Available data:
• • •
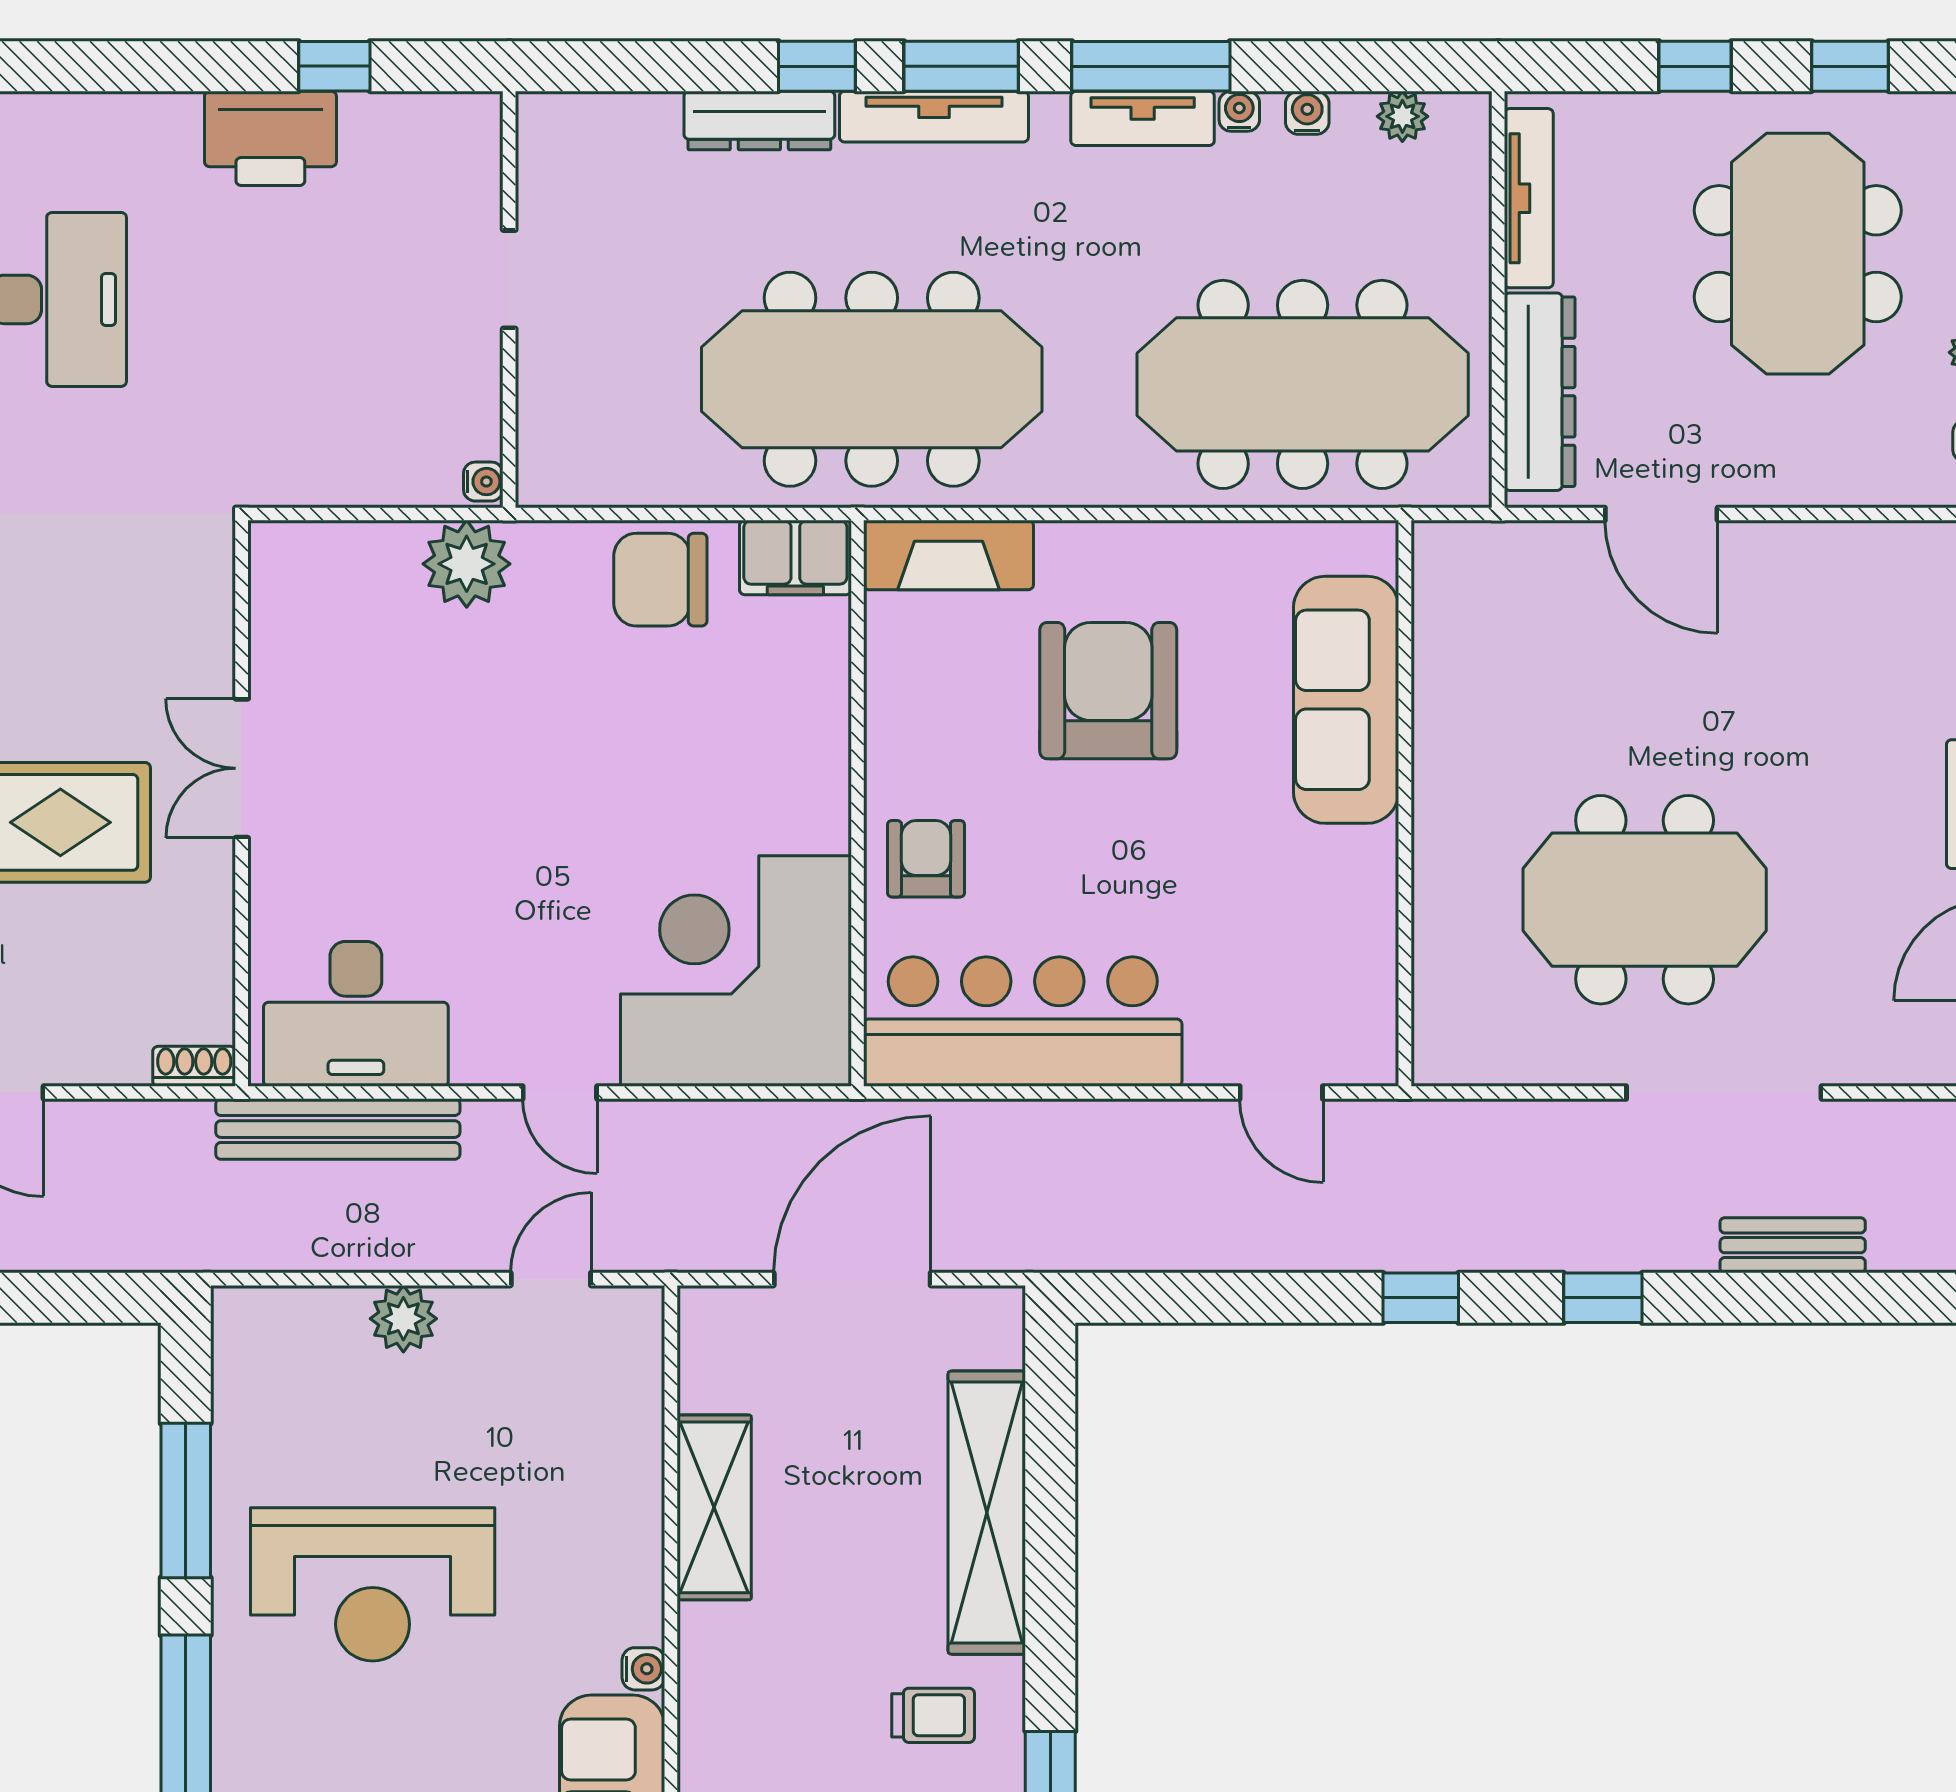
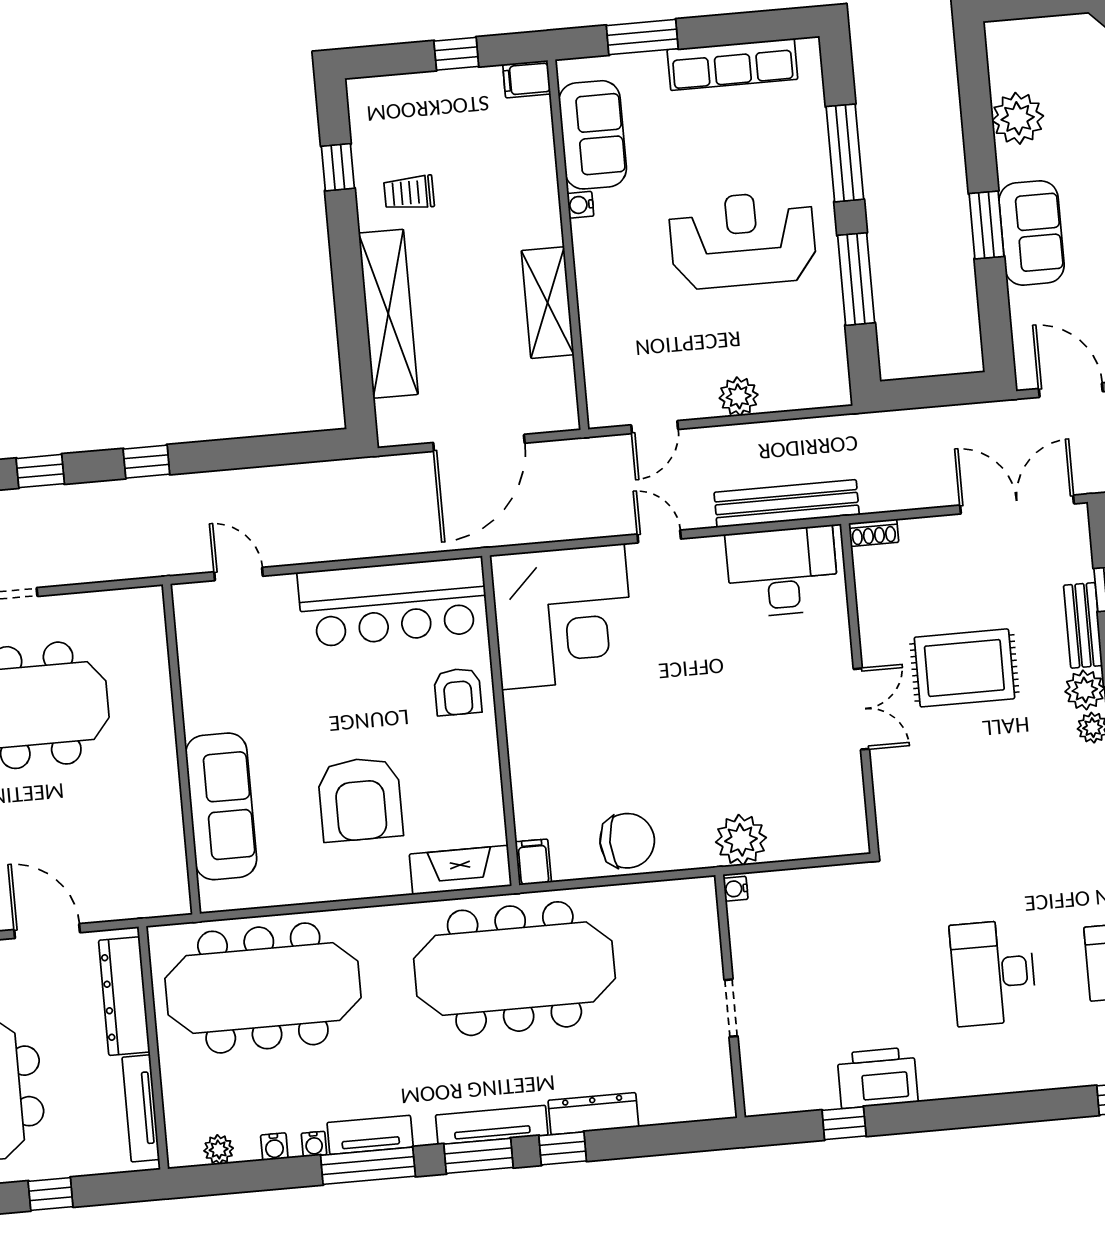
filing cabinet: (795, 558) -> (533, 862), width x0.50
• • •
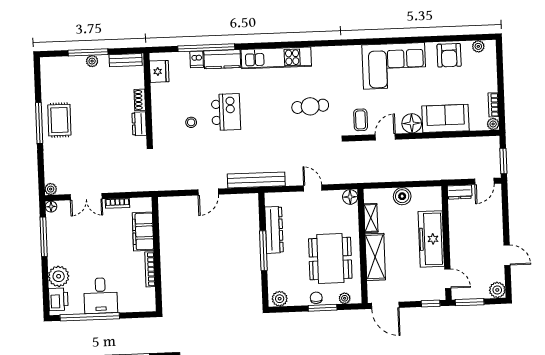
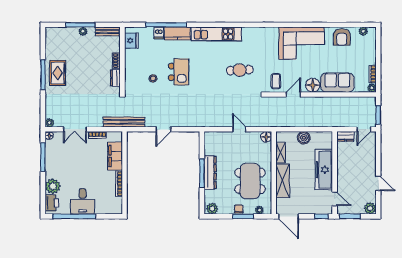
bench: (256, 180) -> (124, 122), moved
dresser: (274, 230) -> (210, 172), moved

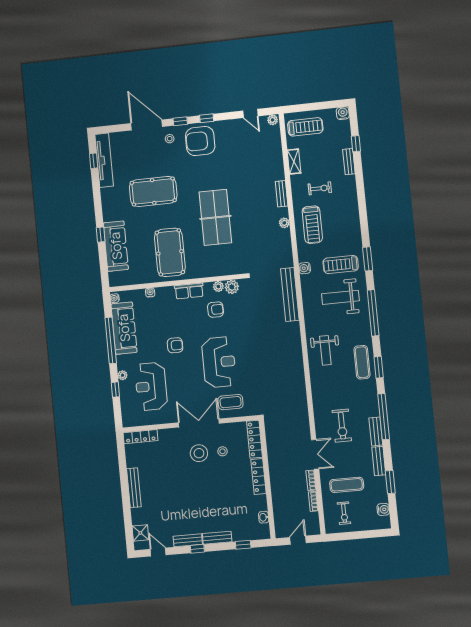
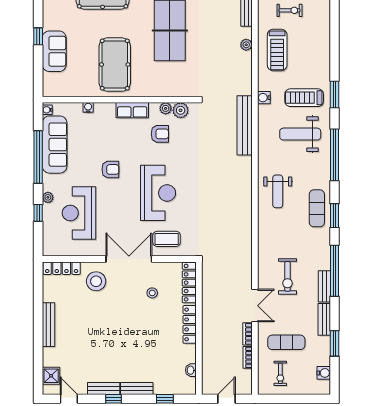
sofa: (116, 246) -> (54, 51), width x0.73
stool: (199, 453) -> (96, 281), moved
• • •
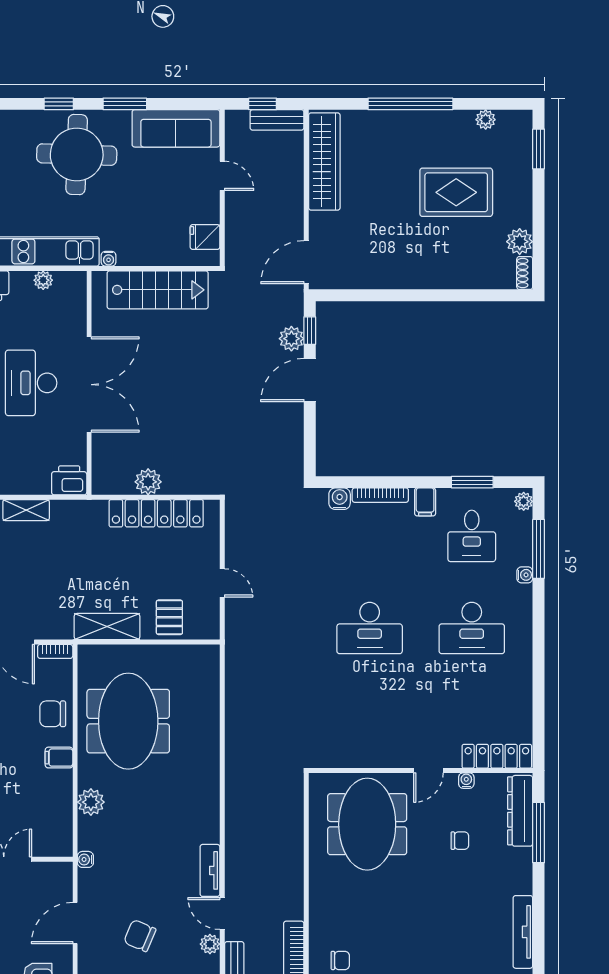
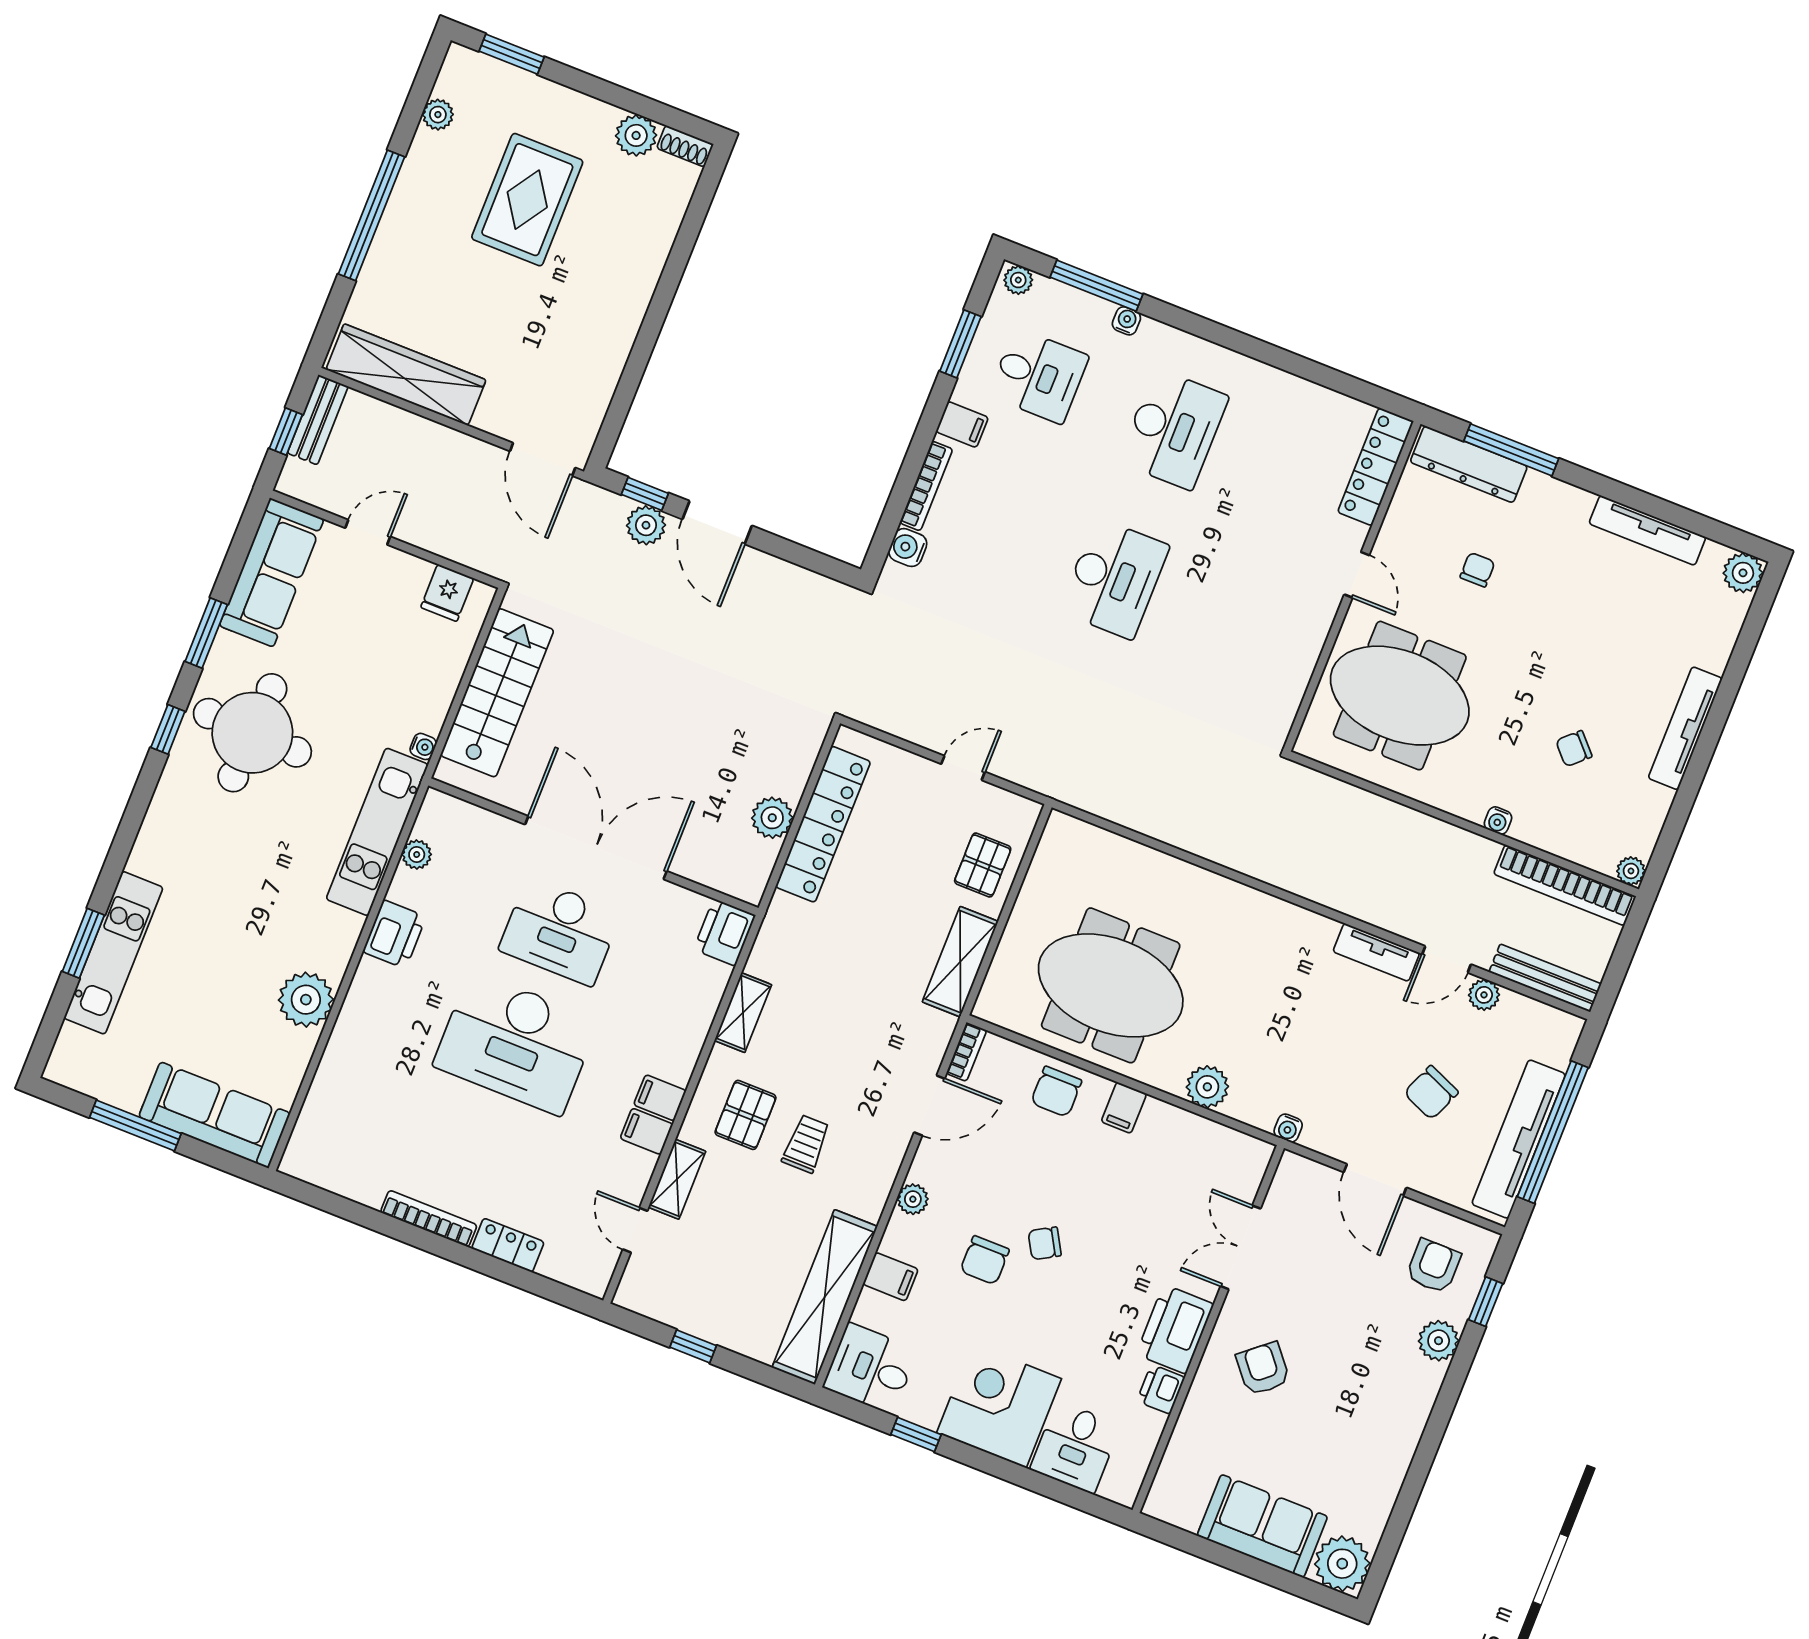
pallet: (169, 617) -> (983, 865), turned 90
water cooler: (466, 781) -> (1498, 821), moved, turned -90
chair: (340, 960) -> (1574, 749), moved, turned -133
• • •
Task brief: Count, in the records above, the lines that contain "moved", and write only the resulting number.

Finished task: 5